▶ _WORK INSTRUCTIONS_:
For the listing below, output exactly the lines from the line with "yellow brick A1:A2" up to and including the line with "none -> pink brick H4 level 1", and no other lines.

▶ _GIVEN RECORDS_:
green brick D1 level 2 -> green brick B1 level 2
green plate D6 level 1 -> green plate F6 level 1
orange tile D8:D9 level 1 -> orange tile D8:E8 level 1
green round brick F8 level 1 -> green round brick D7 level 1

---

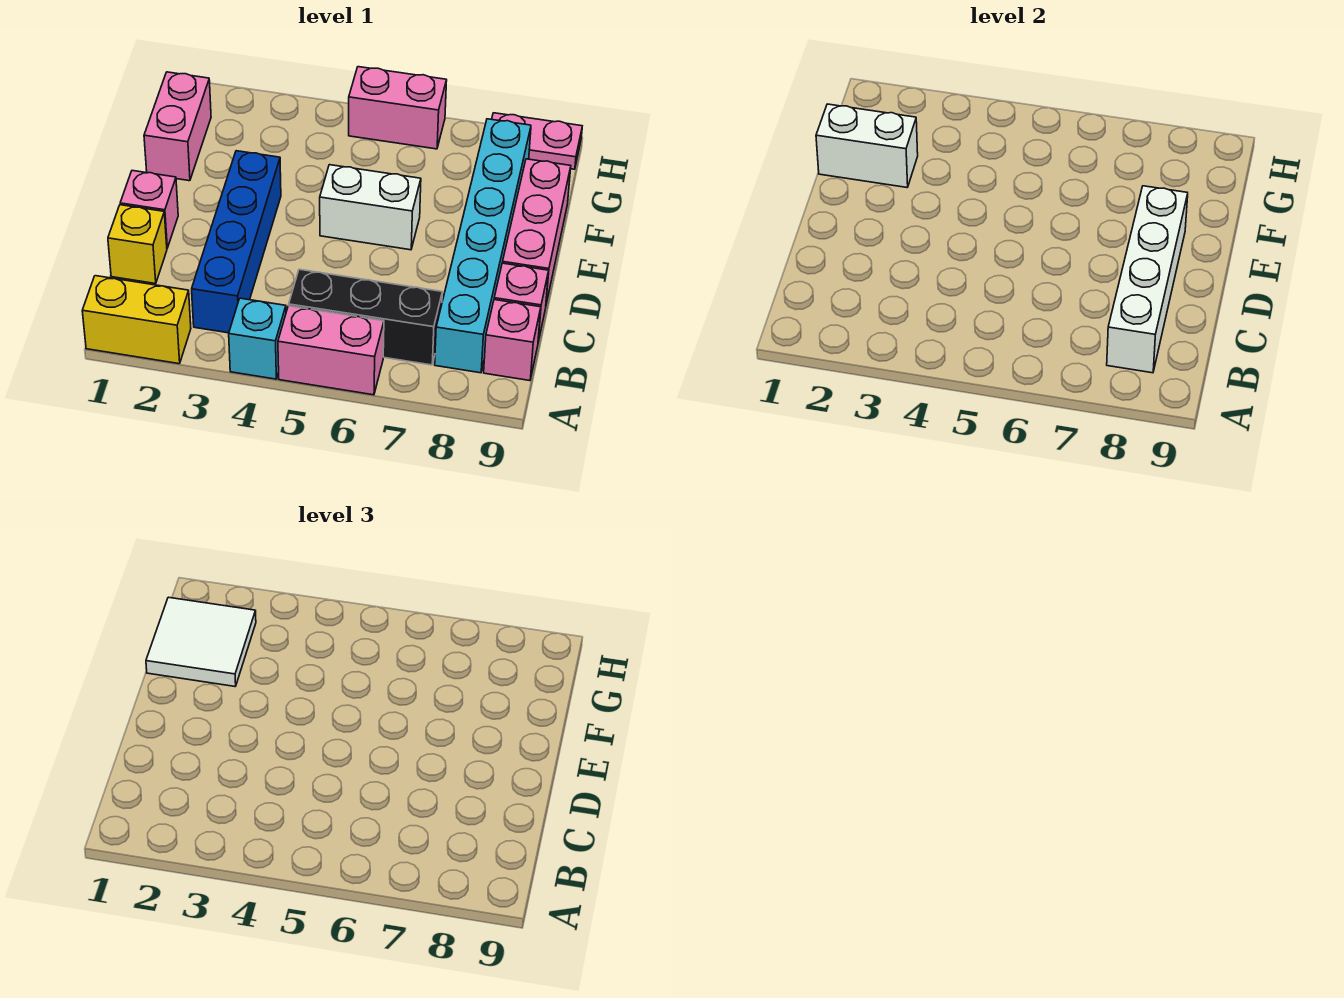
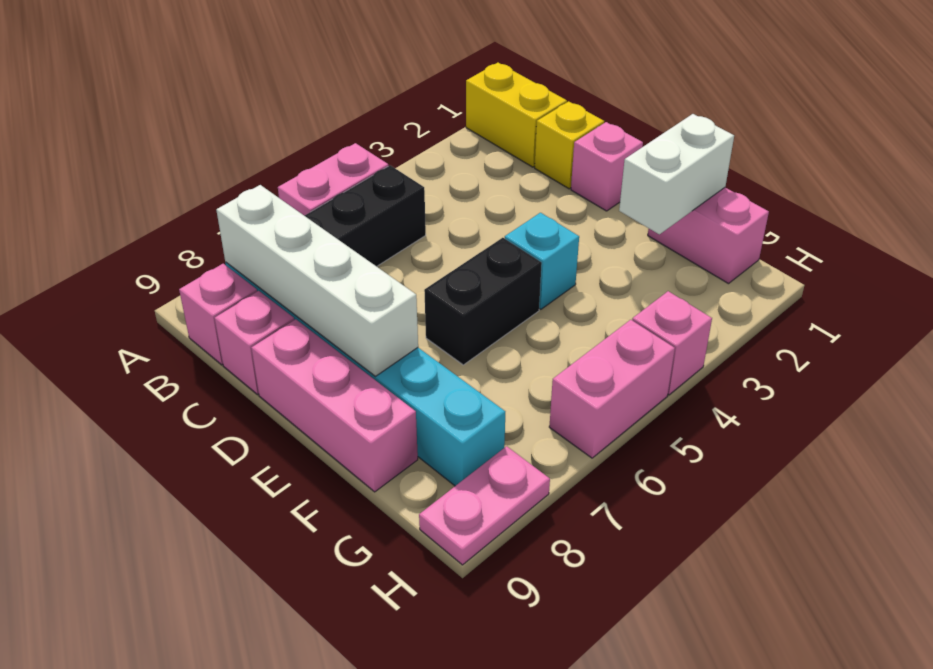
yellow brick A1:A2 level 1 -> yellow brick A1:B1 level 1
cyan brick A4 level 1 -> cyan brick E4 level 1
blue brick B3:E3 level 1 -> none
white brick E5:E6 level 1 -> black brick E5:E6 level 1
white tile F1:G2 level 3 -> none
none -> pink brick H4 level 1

▶ _EXERCISE SOLUTION_:
yellow brick A1:A2 level 1 -> yellow brick A1:B1 level 1
cyan brick A4 level 1 -> cyan brick E4 level 1
blue brick B3:E3 level 1 -> none
white brick E5:E6 level 1 -> black brick E5:E6 level 1
white tile F1:G2 level 3 -> none
none -> pink brick H4 level 1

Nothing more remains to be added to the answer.